-- TASK INSTRUCTIONS --
Return the data verbatim, without pictures.

-- SOURCE DATA --
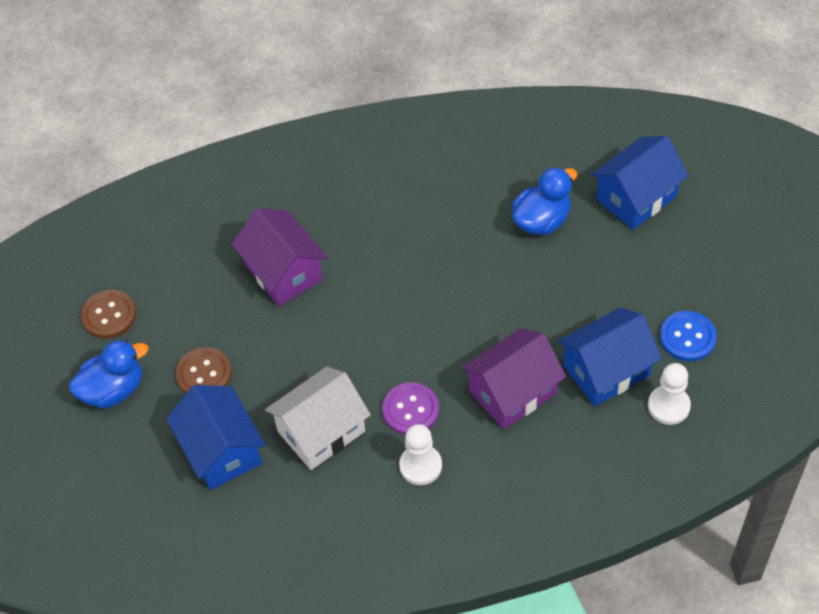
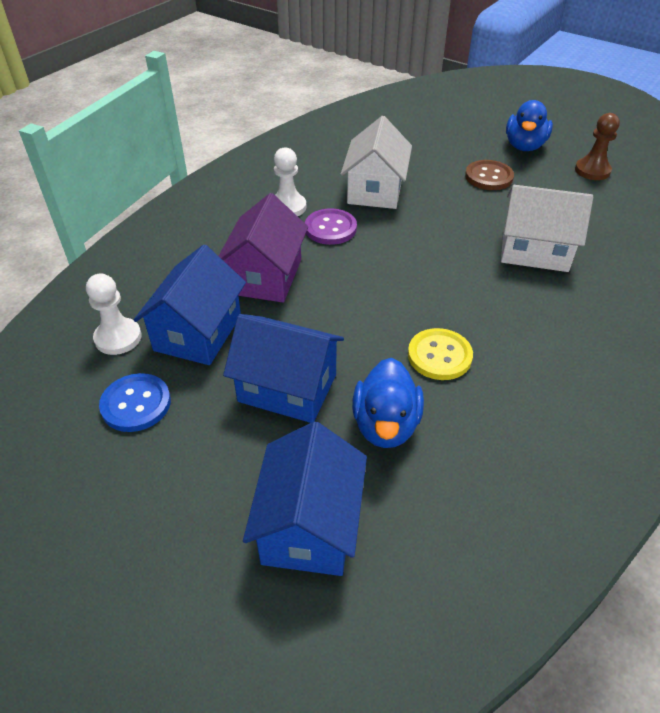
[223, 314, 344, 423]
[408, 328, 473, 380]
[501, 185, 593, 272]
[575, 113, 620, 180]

-- SOLUTION FOR THIS PROBLEM --
[223, 314, 344, 423]
[408, 328, 473, 380]
[501, 185, 593, 272]
[575, 113, 620, 180]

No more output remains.